(Supplied records)

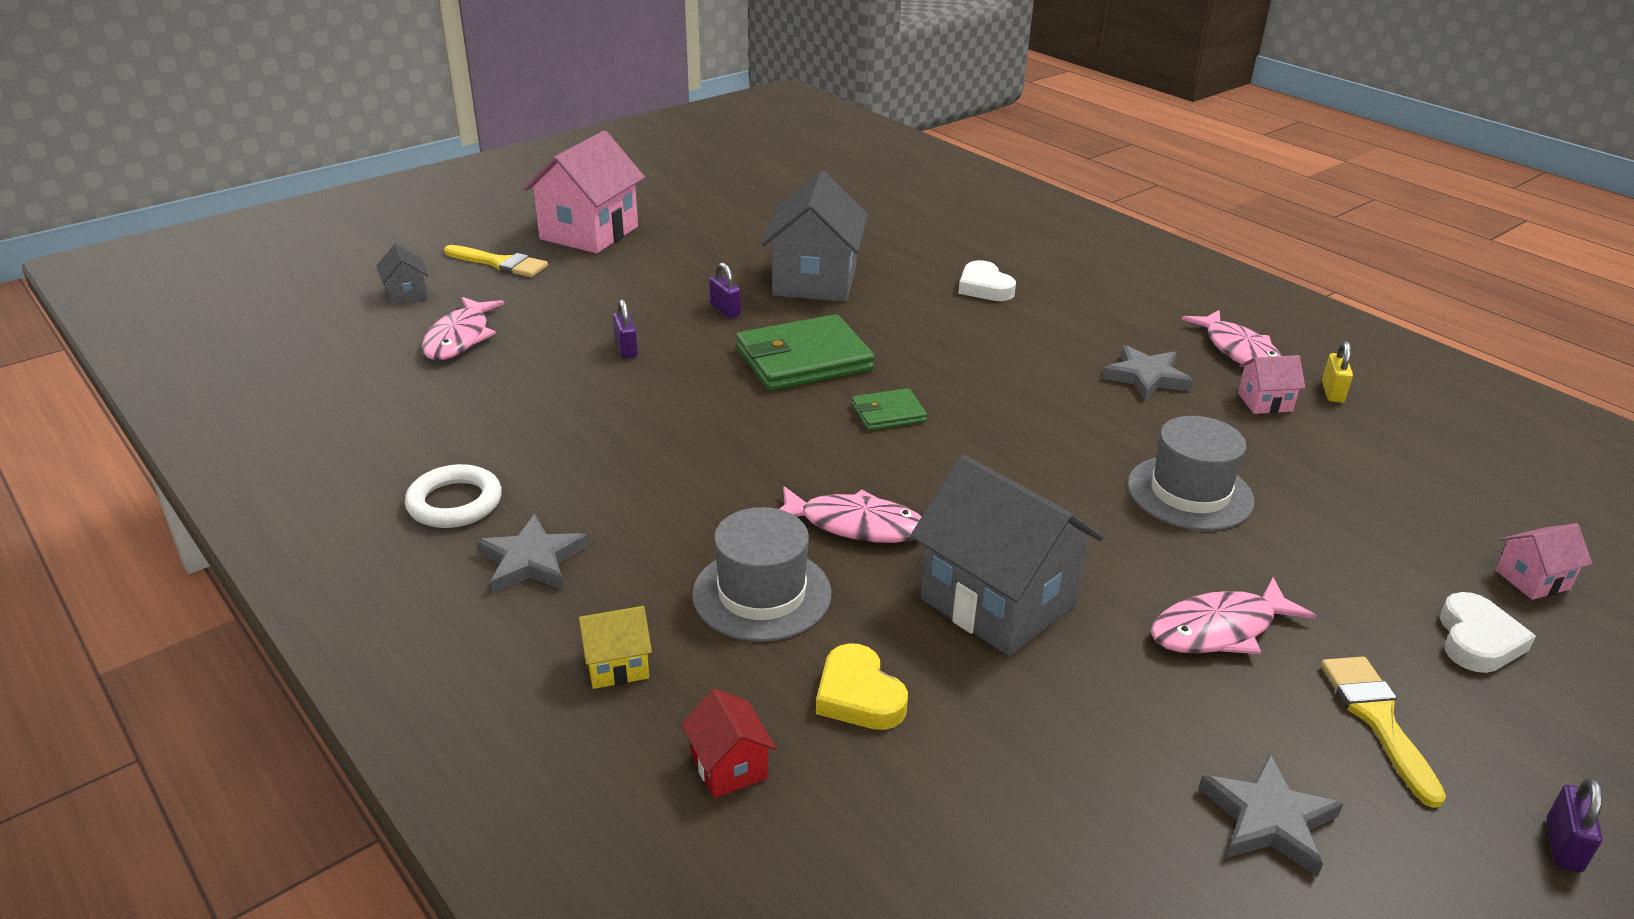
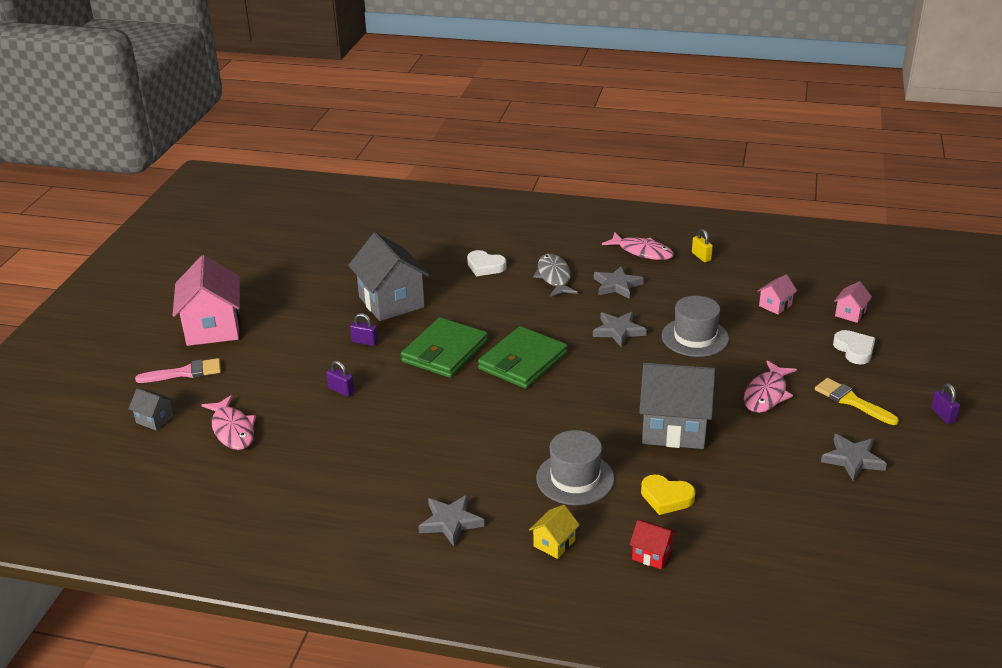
camera: 35 degrees left, 0 degrees up
(455, 503) = (370, 517): white ring -> none
(500, 263) = (185, 372): yellow brush -> pink brush
(855, 525) = (575, 425): pink fish -> none
(888, 413) = (522, 361): green wallet -> green wallet, size x1.94
(1064, 333) = (554, 277): none -> grey fish
(1075, 434) = (618, 331): none -> grey star
(1264, 402) = (679, 275): pink house -> pink house (775, 305)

(End Supplied records)

Work item = Please count the lines above containing "none"; number only.

Written solution = 4